Exercise prompt: Lines to restate from the data below: from the one containing "pink ball: 12 -> 10" to the one containing "grey star: 0 -> 2", both included. Give them again exactly, and only them.

Given information:

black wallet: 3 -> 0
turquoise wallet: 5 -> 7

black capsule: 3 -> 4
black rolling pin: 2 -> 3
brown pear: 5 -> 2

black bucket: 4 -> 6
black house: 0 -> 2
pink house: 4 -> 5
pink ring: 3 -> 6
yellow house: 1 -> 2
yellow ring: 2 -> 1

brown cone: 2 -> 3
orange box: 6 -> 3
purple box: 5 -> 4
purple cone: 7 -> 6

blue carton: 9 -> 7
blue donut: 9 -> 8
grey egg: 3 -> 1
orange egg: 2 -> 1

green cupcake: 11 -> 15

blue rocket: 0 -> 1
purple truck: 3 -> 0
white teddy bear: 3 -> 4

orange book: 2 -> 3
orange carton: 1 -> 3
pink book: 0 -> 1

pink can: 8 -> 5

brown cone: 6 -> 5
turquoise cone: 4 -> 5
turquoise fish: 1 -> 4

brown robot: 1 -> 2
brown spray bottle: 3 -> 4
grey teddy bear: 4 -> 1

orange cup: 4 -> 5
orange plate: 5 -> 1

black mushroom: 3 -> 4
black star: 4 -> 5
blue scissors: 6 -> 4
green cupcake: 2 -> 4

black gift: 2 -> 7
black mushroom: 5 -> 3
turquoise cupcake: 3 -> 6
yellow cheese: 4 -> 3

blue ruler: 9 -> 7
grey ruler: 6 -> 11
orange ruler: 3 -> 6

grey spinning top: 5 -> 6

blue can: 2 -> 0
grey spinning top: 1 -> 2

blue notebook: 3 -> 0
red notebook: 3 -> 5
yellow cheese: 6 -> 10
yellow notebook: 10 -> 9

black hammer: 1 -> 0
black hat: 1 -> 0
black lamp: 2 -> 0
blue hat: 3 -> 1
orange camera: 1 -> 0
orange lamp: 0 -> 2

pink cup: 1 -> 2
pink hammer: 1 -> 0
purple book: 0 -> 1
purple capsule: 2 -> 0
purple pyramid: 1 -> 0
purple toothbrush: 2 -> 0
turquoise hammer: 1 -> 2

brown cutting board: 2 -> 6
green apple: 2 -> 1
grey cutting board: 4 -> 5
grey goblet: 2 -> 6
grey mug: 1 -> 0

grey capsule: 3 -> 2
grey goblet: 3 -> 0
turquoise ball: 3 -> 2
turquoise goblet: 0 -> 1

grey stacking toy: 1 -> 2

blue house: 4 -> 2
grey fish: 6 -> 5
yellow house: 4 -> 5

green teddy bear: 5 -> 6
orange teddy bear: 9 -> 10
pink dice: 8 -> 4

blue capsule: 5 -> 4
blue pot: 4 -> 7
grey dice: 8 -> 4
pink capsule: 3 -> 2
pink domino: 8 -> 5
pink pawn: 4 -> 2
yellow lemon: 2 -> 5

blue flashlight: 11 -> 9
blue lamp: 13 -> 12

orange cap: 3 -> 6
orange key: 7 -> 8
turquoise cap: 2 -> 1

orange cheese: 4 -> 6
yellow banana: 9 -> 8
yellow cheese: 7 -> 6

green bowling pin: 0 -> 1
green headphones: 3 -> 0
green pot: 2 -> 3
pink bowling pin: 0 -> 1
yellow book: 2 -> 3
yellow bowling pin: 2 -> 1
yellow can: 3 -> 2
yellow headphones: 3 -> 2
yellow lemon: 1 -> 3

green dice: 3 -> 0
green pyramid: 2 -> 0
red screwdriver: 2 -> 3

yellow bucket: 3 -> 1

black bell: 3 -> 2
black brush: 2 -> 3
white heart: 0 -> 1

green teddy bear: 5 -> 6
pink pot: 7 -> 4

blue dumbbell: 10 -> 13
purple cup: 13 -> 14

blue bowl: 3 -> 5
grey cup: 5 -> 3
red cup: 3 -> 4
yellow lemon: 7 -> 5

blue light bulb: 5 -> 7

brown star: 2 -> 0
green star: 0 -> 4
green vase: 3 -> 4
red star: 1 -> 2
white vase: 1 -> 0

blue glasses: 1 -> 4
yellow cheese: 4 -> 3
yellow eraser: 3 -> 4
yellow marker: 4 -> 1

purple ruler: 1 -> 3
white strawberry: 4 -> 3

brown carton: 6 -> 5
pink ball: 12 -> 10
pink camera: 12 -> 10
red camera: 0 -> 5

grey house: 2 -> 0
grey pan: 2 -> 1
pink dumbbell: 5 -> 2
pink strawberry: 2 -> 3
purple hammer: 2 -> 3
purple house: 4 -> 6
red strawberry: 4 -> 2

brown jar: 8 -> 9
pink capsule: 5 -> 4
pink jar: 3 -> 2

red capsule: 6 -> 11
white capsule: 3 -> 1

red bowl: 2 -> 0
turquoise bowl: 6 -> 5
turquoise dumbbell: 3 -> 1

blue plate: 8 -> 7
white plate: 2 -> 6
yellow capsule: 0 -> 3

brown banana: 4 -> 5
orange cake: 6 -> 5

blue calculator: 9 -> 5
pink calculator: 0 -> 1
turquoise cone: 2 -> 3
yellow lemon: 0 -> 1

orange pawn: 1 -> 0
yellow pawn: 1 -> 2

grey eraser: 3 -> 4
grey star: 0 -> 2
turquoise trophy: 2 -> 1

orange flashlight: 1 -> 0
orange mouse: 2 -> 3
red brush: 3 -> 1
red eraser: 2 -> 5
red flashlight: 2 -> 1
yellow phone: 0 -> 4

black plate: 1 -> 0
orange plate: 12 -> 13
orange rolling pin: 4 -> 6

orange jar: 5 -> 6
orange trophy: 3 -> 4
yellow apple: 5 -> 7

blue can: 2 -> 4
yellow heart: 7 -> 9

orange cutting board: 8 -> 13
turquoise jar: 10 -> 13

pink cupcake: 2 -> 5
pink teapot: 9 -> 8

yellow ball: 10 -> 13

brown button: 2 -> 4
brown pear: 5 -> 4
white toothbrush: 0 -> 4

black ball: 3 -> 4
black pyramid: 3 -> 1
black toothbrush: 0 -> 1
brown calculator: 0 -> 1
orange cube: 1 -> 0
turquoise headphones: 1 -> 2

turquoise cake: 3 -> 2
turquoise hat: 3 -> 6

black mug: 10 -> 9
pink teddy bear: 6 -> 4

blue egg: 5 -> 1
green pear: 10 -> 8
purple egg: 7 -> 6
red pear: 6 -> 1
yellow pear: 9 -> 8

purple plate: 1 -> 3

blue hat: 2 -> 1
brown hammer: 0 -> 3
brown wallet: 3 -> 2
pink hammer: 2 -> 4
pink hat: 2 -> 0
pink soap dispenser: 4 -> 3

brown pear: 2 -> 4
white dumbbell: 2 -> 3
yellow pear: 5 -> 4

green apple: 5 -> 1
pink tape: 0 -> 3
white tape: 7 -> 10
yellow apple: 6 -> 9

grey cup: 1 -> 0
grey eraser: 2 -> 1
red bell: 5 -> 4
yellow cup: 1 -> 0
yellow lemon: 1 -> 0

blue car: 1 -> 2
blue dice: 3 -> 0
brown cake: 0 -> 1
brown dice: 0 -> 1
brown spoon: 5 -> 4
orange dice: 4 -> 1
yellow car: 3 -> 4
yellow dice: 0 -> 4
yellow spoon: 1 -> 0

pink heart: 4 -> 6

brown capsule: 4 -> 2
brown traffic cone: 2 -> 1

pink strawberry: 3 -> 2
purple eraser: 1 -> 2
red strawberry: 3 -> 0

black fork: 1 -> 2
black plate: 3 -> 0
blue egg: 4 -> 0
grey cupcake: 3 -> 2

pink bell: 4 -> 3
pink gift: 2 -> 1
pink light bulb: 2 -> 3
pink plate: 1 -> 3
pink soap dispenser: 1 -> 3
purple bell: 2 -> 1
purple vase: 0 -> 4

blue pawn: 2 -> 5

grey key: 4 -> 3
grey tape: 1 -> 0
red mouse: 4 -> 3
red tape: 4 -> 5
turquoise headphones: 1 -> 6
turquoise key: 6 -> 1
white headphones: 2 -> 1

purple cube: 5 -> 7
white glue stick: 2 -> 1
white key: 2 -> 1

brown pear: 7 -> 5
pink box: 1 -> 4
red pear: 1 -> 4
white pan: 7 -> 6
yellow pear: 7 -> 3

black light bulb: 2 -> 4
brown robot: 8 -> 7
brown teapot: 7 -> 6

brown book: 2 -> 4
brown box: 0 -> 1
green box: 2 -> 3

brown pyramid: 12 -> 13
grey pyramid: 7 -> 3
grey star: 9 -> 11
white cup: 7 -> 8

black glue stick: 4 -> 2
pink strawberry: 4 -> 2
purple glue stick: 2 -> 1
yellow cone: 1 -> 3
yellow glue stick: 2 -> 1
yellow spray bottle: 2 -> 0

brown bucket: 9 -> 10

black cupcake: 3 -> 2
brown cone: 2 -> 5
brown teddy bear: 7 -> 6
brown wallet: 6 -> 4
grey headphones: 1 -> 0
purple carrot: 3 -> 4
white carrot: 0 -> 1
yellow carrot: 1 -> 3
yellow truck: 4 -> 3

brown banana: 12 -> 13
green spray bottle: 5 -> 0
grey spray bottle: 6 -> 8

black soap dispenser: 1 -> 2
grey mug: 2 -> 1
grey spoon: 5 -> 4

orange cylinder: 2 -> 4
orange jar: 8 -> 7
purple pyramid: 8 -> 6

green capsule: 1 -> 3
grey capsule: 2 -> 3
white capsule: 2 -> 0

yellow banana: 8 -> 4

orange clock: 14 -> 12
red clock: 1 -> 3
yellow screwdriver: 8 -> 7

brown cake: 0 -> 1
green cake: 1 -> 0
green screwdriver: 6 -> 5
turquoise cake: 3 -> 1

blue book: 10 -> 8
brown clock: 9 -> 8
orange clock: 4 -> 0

Your solution:
pink ball: 12 -> 10
pink camera: 12 -> 10
red camera: 0 -> 5

grey house: 2 -> 0
grey pan: 2 -> 1
pink dumbbell: 5 -> 2
pink strawberry: 2 -> 3
purple hammer: 2 -> 3
purple house: 4 -> 6
red strawberry: 4 -> 2

brown jar: 8 -> 9
pink capsule: 5 -> 4
pink jar: 3 -> 2

red capsule: 6 -> 11
white capsule: 3 -> 1

red bowl: 2 -> 0
turquoise bowl: 6 -> 5
turquoise dumbbell: 3 -> 1

blue plate: 8 -> 7
white plate: 2 -> 6
yellow capsule: 0 -> 3

brown banana: 4 -> 5
orange cake: 6 -> 5

blue calculator: 9 -> 5
pink calculator: 0 -> 1
turquoise cone: 2 -> 3
yellow lemon: 0 -> 1

orange pawn: 1 -> 0
yellow pawn: 1 -> 2

grey eraser: 3 -> 4
grey star: 0 -> 2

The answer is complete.